= Task brief =
Go through the records and filter out every line lacking the word "orange"; copy the lines that remain.

=== Records to use ===

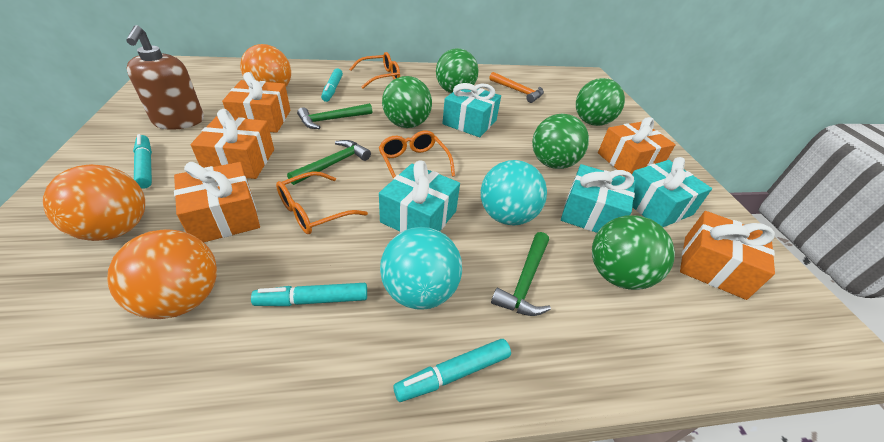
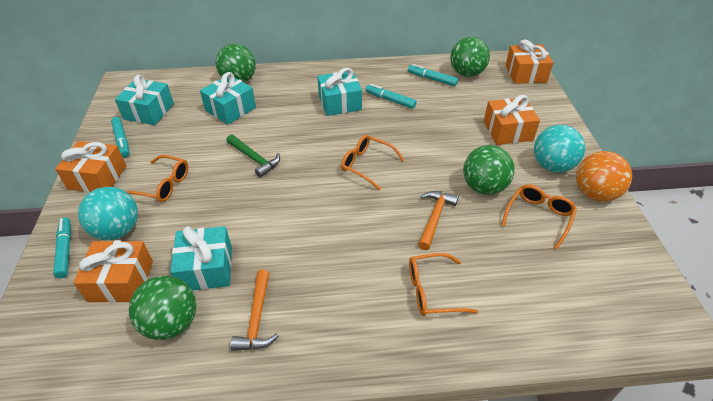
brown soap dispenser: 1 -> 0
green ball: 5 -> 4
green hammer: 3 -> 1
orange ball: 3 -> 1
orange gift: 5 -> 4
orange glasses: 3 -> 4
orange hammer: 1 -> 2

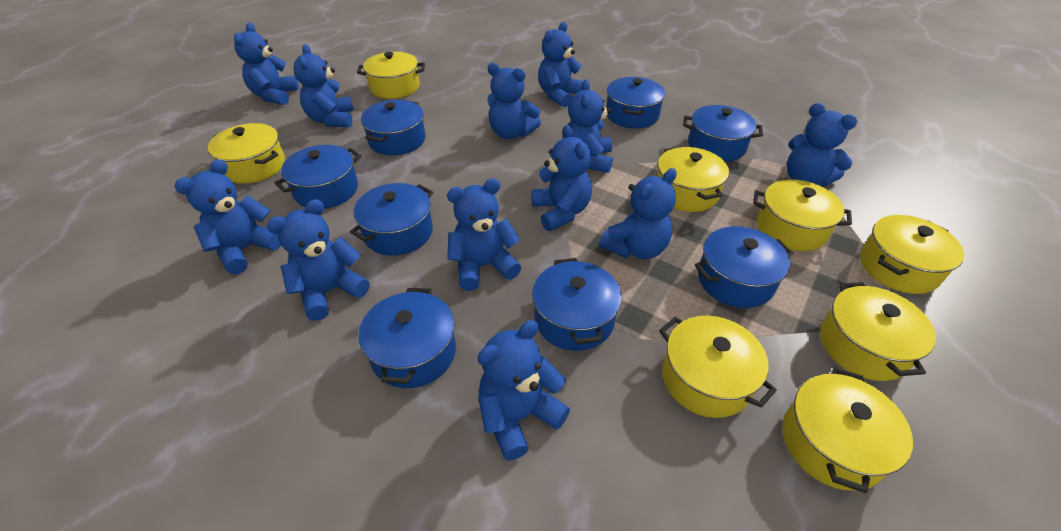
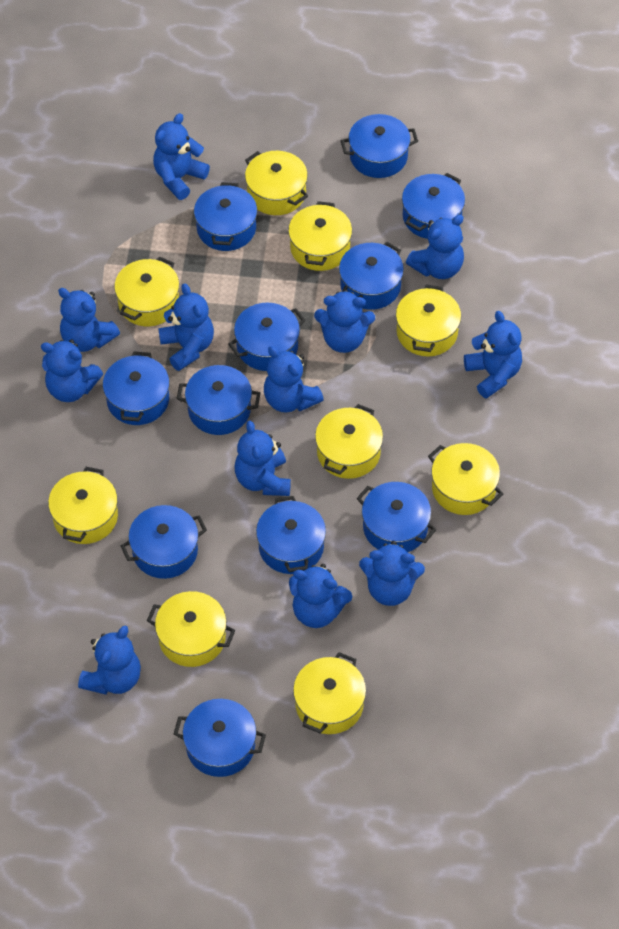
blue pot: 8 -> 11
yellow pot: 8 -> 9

===

= Your solution =
orange ball: 3 -> 1
orange gift: 5 -> 4
orange glasses: 3 -> 4
orange hammer: 1 -> 2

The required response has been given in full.